Source information
__________
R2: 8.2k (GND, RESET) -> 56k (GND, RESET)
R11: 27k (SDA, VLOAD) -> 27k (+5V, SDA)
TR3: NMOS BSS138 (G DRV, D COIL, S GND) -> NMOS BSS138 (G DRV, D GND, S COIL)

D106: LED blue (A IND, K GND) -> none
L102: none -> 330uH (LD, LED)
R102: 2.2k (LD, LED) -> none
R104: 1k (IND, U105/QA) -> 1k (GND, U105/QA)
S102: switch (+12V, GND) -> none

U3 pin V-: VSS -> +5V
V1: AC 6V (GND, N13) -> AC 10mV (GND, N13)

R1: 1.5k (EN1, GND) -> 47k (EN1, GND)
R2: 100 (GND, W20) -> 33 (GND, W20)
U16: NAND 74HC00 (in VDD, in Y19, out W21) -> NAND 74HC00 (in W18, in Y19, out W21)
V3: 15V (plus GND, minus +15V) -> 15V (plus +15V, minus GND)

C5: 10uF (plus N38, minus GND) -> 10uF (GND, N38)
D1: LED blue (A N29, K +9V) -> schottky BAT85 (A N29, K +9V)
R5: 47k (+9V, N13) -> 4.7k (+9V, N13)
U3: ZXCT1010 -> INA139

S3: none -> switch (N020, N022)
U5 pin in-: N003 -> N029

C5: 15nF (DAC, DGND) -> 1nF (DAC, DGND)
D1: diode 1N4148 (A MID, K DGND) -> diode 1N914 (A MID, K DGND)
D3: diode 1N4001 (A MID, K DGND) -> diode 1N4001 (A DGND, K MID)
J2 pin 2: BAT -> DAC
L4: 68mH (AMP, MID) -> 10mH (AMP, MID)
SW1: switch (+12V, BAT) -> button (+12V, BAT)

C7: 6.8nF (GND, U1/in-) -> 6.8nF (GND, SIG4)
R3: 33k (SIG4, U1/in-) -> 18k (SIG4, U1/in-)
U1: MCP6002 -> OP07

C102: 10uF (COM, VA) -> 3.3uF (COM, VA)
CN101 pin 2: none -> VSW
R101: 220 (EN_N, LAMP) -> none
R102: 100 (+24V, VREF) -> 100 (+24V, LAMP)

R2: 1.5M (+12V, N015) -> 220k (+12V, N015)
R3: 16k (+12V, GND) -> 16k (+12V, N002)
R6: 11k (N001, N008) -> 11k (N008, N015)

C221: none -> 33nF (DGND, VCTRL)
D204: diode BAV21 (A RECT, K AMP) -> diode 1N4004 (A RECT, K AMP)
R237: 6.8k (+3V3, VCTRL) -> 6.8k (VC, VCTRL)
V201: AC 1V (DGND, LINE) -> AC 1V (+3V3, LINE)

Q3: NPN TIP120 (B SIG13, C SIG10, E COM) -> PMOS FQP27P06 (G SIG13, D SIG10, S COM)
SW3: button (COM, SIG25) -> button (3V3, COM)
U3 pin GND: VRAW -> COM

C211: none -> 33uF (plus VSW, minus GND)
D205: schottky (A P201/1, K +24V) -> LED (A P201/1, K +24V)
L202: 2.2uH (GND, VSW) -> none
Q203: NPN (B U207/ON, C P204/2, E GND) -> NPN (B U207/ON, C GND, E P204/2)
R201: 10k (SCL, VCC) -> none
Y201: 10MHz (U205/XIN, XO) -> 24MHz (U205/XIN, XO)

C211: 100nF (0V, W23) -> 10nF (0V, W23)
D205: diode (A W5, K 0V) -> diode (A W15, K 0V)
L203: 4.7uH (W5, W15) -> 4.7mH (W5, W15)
__________
Everything starting at the line containing "L4: 68mH (AMP, MID) -> 10mH (AMP, MID)" and ending at the line containing "C221: none -> 33nF (DGND, VCTRL)" in the records above should be repeated exactly, and only that.

Solved exercise
L4: 68mH (AMP, MID) -> 10mH (AMP, MID)
SW1: switch (+12V, BAT) -> button (+12V, BAT)

C7: 6.8nF (GND, U1/in-) -> 6.8nF (GND, SIG4)
R3: 33k (SIG4, U1/in-) -> 18k (SIG4, U1/in-)
U1: MCP6002 -> OP07

C102: 10uF (COM, VA) -> 3.3uF (COM, VA)
CN101 pin 2: none -> VSW
R101: 220 (EN_N, LAMP) -> none
R102: 100 (+24V, VREF) -> 100 (+24V, LAMP)

R2: 1.5M (+12V, N015) -> 220k (+12V, N015)
R3: 16k (+12V, GND) -> 16k (+12V, N002)
R6: 11k (N001, N008) -> 11k (N008, N015)

C221: none -> 33nF (DGND, VCTRL)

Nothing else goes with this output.